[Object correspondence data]
-- Opening Marker --

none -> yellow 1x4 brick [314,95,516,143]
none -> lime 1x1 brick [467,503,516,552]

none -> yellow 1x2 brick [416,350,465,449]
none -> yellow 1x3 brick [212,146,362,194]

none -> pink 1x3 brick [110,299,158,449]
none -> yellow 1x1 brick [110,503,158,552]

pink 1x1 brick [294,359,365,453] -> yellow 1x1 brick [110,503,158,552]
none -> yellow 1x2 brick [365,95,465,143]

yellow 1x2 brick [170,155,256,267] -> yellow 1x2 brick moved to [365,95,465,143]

-- Closing Marker --
-- Opening Marker --

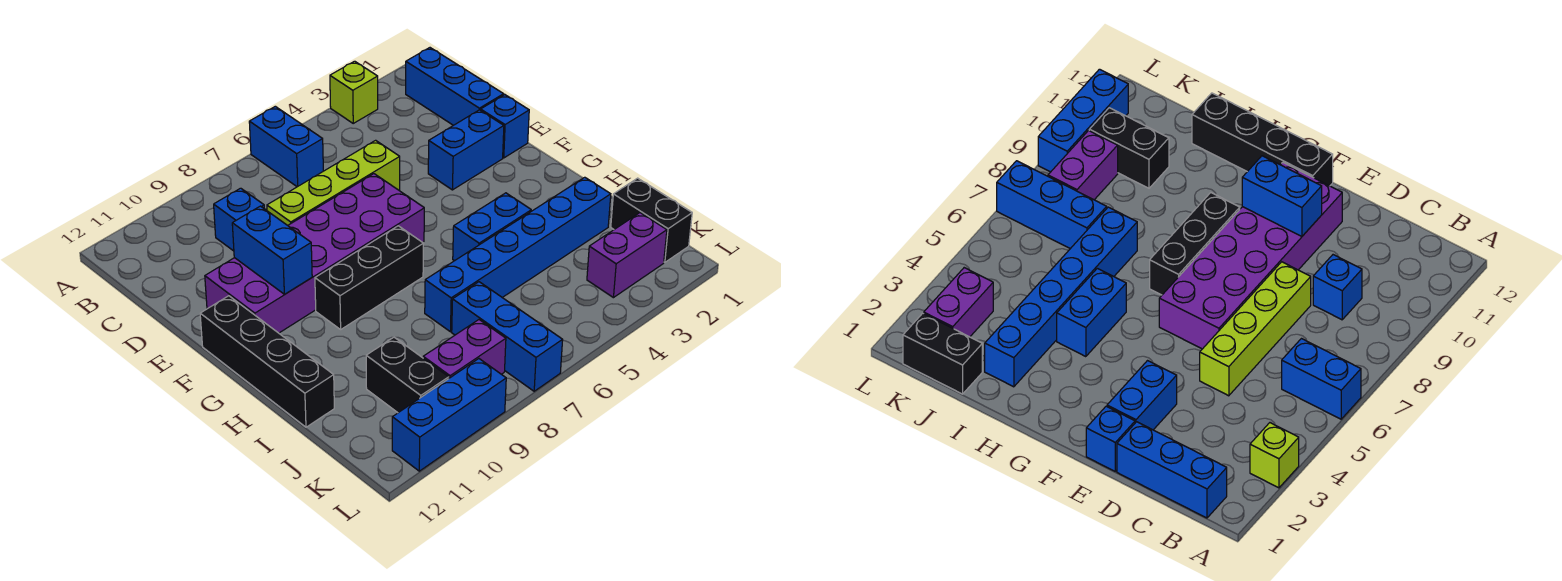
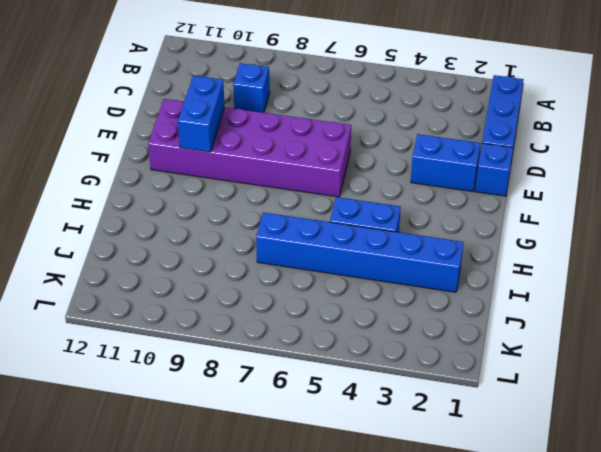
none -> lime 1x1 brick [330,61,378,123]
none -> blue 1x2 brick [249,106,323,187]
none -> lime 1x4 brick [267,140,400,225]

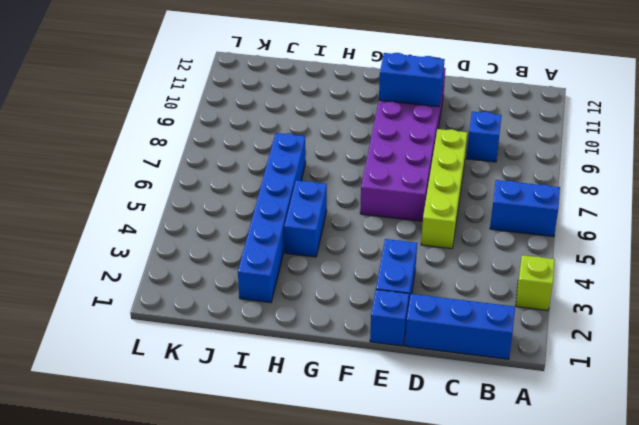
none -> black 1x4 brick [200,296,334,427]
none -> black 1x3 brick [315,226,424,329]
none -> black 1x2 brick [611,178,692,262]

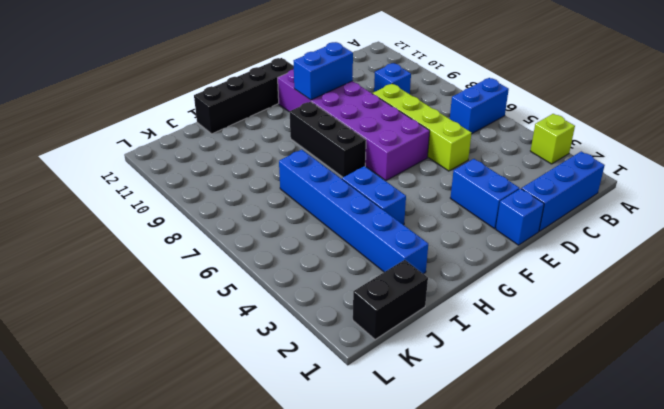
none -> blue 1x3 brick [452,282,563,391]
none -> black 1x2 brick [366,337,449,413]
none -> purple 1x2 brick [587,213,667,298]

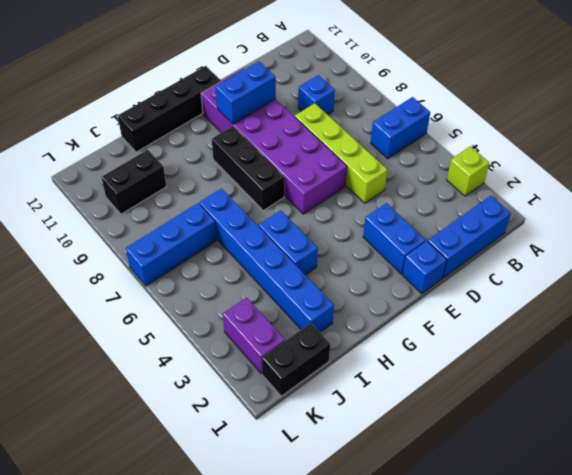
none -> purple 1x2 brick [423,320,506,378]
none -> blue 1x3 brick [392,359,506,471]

-- Closing Marker --

What to work on: For this task, write out exactly the lines of the entries above, starting at the line with "none -> yellow 1x4 brick [314,95,516,143]" and ending at the line with "yellow 1x2 brick [170,155,256,267]", both included, and no others.

Your response:
none -> yellow 1x4 brick [314,95,516,143]
none -> lime 1x1 brick [467,503,516,552]

none -> yellow 1x2 brick [416,350,465,449]
none -> yellow 1x3 brick [212,146,362,194]

none -> pink 1x3 brick [110,299,158,449]
none -> yellow 1x1 brick [110,503,158,552]

pink 1x1 brick [294,359,365,453] -> yellow 1x1 brick [110,503,158,552]
none -> yellow 1x2 brick [365,95,465,143]

yellow 1x2 brick [170,155,256,267] -> yellow 1x2 brick moved to [365,95,465,143]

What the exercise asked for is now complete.